* _Exercise prompt_
The entries below are to be returned as written, with all pictures dropped.

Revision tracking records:
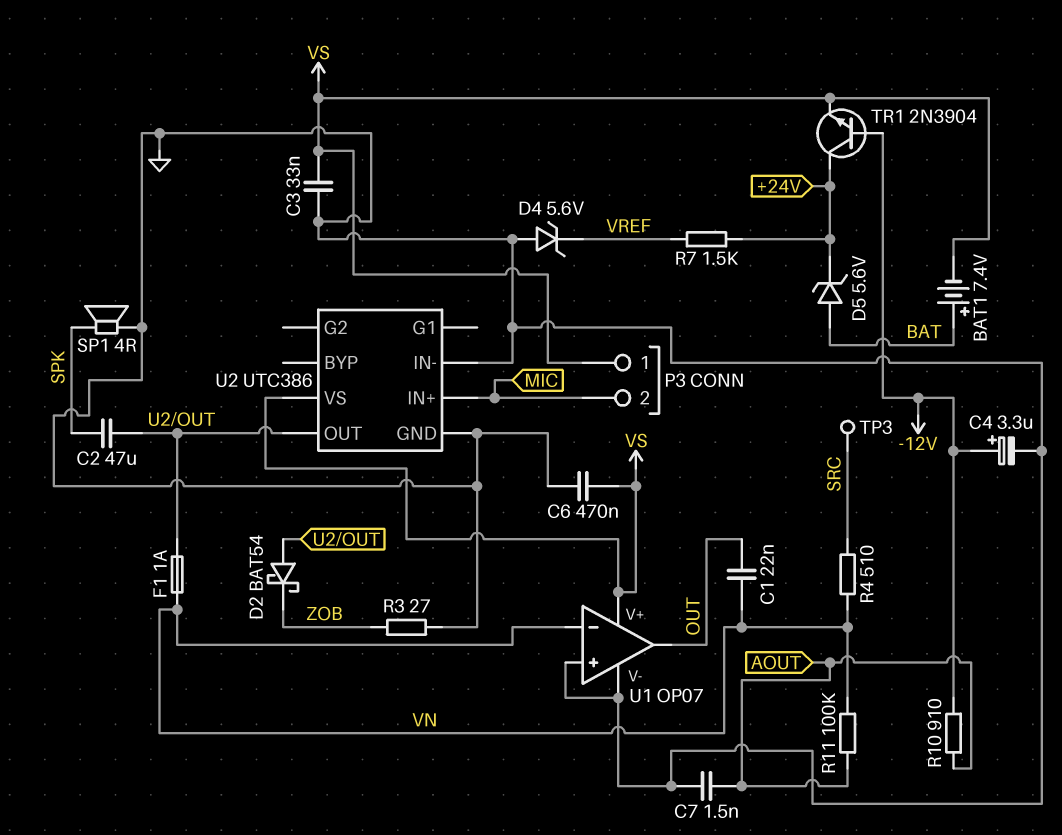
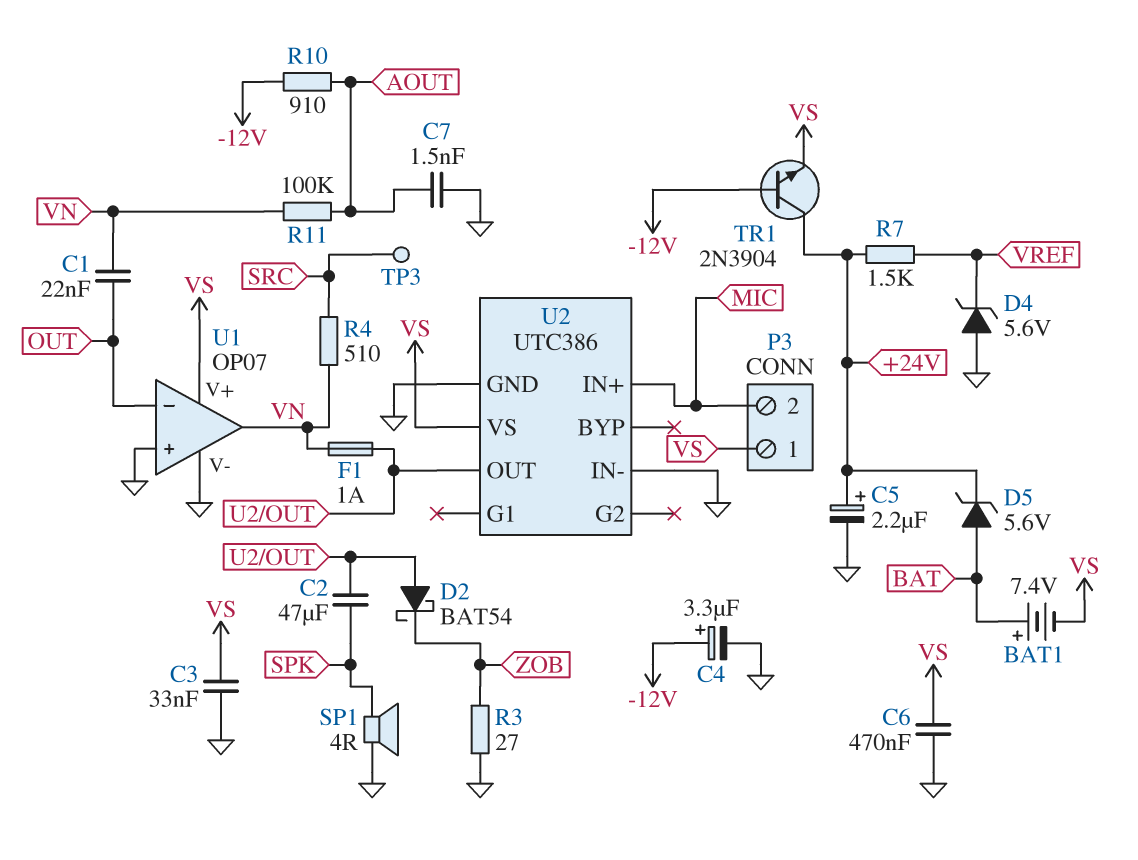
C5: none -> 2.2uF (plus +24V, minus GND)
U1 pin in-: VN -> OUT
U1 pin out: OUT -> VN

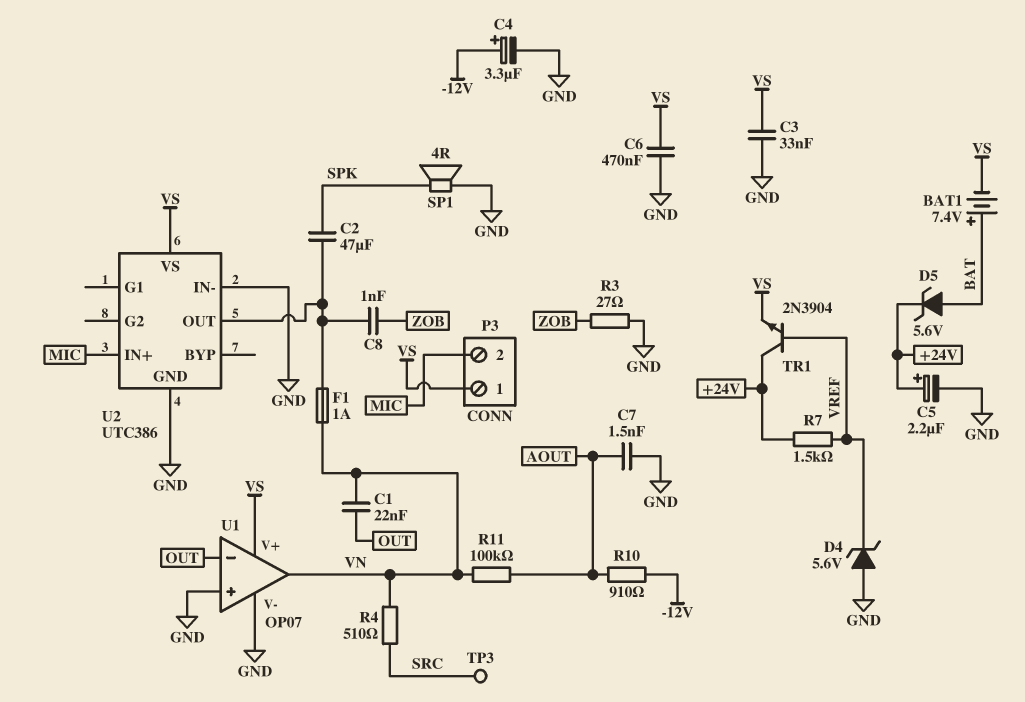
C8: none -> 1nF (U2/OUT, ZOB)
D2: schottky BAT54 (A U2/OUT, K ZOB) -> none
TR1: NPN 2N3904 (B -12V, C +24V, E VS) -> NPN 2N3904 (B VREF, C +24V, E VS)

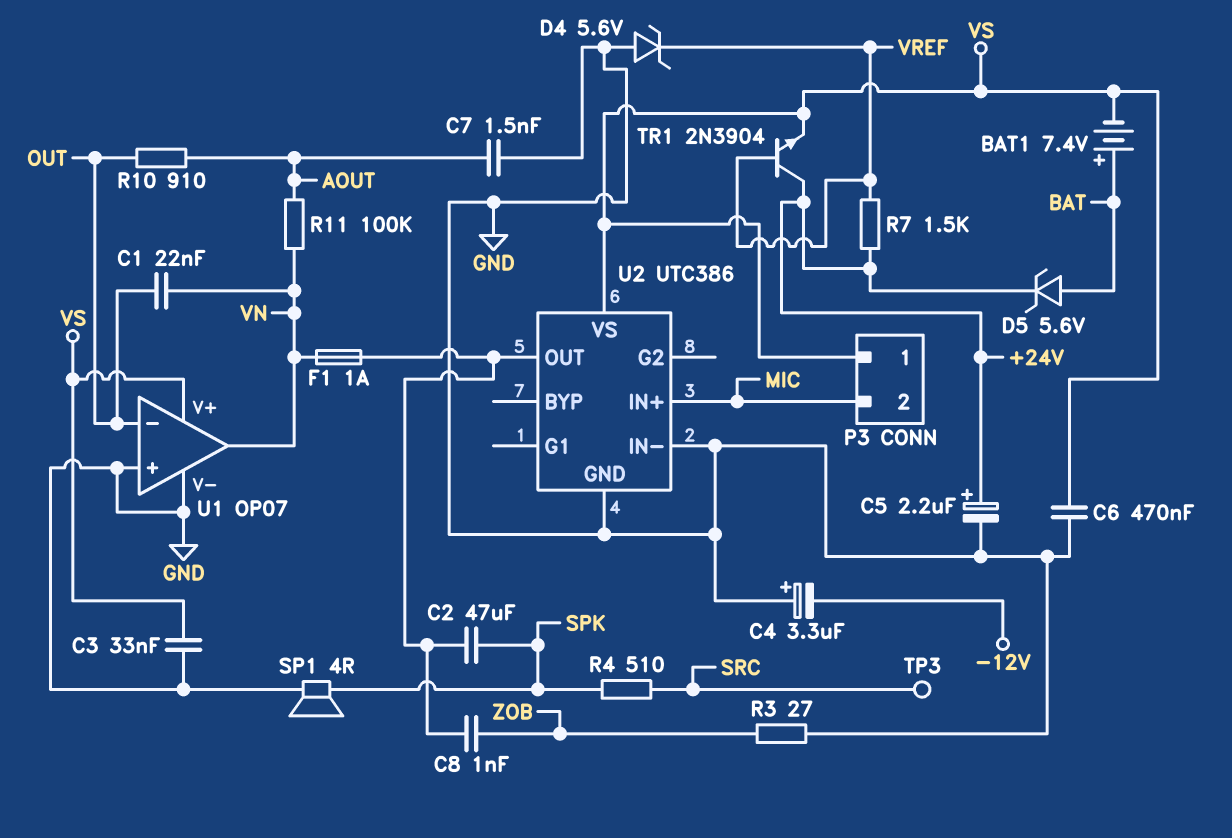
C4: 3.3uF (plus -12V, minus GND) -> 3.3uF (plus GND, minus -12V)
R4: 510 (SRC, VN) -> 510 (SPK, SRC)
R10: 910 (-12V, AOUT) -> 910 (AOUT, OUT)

* _Finished task_
C5: none -> 2.2uF (plus +24V, minus GND)
U1 pin in-: VN -> OUT
U1 pin out: OUT -> VN

C8: none -> 1nF (U2/OUT, ZOB)
D2: schottky BAT54 (A U2/OUT, K ZOB) -> none
TR1: NPN 2N3904 (B -12V, C +24V, E VS) -> NPN 2N3904 (B VREF, C +24V, E VS)

C4: 3.3uF (plus -12V, minus GND) -> 3.3uF (plus GND, minus -12V)
R4: 510 (SRC, VN) -> 510 (SPK, SRC)
R10: 910 (-12V, AOUT) -> 910 (AOUT, OUT)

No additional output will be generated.